WORK TO BE COMPLETED
State how many lines in the records below contain the string "kern", treating uppercase and lowercase letters as distinct. Give only the number.
※ ※ ※
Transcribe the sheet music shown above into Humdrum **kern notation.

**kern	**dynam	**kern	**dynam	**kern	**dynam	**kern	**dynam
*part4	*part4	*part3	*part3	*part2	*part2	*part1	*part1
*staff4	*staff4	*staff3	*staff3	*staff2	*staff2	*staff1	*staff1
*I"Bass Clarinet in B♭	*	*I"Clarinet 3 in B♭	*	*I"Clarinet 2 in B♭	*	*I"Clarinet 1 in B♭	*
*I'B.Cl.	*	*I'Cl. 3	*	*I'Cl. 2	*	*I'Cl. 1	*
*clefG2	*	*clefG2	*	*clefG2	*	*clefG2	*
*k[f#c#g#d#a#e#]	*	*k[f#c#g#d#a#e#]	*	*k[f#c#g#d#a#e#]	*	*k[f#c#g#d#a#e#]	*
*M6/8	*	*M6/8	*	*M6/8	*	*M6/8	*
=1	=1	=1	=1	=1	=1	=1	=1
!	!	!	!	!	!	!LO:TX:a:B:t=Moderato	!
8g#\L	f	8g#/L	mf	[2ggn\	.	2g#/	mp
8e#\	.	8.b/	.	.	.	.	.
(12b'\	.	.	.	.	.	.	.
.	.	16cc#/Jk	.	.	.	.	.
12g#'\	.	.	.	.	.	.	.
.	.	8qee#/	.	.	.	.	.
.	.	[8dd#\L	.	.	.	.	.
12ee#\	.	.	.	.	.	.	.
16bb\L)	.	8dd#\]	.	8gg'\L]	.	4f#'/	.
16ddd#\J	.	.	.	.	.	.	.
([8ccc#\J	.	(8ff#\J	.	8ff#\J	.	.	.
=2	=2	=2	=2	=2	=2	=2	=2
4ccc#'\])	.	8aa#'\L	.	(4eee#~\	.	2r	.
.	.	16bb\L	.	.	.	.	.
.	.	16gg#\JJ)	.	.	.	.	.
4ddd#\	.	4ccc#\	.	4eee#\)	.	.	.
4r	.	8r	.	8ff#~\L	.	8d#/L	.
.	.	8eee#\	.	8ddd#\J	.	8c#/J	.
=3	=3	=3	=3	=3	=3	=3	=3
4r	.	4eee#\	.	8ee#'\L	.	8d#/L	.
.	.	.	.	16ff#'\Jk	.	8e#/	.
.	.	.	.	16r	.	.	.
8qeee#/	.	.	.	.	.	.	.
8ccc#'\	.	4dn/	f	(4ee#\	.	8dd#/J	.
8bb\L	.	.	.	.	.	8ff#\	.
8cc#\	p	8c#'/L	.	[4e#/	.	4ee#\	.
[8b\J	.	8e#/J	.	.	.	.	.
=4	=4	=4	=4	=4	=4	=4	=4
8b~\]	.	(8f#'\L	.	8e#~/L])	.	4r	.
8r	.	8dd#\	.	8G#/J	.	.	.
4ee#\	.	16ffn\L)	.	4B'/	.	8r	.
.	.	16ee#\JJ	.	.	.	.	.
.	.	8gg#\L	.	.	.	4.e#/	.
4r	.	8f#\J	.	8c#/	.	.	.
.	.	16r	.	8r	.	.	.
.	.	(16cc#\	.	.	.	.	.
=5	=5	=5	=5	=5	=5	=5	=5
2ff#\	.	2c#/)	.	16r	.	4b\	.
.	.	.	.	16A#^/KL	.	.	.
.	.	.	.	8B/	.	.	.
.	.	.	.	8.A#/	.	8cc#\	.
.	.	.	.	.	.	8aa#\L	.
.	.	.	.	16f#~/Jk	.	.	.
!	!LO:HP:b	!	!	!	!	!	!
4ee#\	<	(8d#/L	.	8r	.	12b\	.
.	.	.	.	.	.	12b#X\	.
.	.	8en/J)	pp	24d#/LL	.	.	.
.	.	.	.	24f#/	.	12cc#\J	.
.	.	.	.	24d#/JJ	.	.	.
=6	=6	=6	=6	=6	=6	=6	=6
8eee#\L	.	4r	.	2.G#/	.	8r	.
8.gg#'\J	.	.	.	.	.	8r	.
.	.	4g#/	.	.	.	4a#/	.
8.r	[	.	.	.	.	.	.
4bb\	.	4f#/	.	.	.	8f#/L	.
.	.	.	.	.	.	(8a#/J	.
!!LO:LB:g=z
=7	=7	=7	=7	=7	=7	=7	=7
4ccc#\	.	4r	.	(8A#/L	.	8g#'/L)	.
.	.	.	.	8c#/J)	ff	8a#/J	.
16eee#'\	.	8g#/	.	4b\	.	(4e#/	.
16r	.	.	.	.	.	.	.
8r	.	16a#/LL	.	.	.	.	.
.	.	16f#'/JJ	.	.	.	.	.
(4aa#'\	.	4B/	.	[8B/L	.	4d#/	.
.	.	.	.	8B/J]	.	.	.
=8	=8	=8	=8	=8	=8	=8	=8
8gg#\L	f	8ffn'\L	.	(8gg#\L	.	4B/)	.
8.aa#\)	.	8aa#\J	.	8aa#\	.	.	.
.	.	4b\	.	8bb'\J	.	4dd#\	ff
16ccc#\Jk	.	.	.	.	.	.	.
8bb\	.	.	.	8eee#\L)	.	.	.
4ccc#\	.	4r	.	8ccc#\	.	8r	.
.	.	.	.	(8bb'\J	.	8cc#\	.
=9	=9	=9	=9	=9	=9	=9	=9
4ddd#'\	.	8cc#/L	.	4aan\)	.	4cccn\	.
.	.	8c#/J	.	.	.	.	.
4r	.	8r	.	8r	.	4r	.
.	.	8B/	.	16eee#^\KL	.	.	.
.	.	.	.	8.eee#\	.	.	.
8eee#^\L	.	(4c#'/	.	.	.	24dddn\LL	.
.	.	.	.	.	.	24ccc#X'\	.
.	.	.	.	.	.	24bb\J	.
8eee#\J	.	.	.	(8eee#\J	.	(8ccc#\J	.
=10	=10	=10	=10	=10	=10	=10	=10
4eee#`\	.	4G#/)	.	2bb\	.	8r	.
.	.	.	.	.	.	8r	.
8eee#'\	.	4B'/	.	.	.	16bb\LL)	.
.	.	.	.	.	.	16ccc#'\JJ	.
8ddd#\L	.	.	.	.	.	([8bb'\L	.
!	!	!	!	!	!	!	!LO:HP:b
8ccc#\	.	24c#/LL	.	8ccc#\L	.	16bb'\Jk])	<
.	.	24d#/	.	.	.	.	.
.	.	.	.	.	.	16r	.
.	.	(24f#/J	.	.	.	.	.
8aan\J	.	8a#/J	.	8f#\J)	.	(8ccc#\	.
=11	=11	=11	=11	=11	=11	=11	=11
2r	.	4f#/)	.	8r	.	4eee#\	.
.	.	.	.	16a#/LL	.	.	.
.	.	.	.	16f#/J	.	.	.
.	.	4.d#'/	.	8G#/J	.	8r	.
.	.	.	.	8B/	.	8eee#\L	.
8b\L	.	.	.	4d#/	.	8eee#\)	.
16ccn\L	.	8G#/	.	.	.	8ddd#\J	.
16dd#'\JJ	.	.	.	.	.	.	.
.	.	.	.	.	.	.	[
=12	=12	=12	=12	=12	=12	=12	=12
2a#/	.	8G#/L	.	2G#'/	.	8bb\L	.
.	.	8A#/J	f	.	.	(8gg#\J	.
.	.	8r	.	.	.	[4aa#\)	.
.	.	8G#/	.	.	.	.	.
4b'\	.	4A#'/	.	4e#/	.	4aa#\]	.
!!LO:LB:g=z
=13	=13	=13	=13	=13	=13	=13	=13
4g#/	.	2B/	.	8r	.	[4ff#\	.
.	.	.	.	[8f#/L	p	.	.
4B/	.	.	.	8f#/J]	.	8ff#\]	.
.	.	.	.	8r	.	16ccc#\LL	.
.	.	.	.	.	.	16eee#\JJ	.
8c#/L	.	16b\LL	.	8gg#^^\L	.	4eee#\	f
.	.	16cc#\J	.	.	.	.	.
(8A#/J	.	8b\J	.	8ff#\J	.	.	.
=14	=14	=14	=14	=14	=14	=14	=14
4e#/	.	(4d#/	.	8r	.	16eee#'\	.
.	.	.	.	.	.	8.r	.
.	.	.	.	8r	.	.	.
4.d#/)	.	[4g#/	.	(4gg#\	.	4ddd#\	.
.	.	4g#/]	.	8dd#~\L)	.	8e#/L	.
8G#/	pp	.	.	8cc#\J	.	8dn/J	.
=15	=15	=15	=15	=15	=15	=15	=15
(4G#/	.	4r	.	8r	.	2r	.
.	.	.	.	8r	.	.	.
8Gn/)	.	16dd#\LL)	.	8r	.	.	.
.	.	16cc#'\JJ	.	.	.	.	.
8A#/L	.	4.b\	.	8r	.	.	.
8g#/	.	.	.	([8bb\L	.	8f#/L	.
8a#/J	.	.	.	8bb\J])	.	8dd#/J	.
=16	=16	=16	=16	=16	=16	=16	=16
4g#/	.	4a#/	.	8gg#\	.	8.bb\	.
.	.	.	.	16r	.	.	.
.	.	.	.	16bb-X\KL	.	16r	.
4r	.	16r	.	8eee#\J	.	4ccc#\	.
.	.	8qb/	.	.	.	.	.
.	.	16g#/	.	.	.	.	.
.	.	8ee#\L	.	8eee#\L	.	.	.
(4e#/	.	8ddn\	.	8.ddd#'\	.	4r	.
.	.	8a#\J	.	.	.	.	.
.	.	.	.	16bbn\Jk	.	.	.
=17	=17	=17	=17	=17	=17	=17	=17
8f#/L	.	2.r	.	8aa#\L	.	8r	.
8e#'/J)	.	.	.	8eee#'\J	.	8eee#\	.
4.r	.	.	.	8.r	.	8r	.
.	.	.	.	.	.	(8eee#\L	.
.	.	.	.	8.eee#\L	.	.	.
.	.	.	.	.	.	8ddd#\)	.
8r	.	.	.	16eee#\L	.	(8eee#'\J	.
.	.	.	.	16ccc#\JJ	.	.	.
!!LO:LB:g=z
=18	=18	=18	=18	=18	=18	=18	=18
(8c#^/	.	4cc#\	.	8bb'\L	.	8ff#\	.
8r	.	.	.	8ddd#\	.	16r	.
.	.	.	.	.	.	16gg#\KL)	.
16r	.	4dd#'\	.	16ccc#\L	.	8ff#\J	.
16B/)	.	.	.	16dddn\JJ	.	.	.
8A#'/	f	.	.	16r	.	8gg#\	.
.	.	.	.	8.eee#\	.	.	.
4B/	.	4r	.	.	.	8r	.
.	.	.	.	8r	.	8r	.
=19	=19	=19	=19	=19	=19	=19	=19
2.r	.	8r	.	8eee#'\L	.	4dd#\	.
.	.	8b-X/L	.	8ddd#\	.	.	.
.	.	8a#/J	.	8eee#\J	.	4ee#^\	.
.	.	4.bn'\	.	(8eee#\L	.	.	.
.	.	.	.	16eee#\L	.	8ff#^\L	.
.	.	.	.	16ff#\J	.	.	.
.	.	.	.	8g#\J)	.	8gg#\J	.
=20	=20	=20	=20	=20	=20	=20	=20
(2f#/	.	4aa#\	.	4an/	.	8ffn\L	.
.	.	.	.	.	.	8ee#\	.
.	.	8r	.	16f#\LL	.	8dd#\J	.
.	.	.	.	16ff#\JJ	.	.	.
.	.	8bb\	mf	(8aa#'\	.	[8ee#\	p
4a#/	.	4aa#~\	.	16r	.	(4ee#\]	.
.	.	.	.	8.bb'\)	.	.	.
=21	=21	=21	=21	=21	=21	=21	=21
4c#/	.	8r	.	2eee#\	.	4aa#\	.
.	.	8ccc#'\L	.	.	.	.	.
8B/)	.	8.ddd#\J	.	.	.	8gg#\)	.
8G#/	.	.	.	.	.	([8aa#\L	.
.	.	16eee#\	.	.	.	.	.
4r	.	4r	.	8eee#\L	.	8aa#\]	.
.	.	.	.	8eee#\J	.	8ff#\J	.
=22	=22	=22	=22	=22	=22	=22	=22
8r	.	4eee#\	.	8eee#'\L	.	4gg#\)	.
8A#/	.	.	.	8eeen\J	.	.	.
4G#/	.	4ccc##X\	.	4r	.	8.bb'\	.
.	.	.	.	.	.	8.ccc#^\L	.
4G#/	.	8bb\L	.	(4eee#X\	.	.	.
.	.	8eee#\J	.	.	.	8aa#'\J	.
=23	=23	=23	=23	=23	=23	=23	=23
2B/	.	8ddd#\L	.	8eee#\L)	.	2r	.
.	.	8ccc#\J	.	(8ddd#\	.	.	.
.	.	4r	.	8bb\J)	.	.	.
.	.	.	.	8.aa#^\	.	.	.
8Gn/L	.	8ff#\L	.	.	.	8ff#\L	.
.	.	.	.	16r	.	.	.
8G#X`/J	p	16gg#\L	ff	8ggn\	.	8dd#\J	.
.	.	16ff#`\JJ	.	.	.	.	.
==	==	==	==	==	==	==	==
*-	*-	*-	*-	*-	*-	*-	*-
※ ※ ※
SOLUTION BELOW
2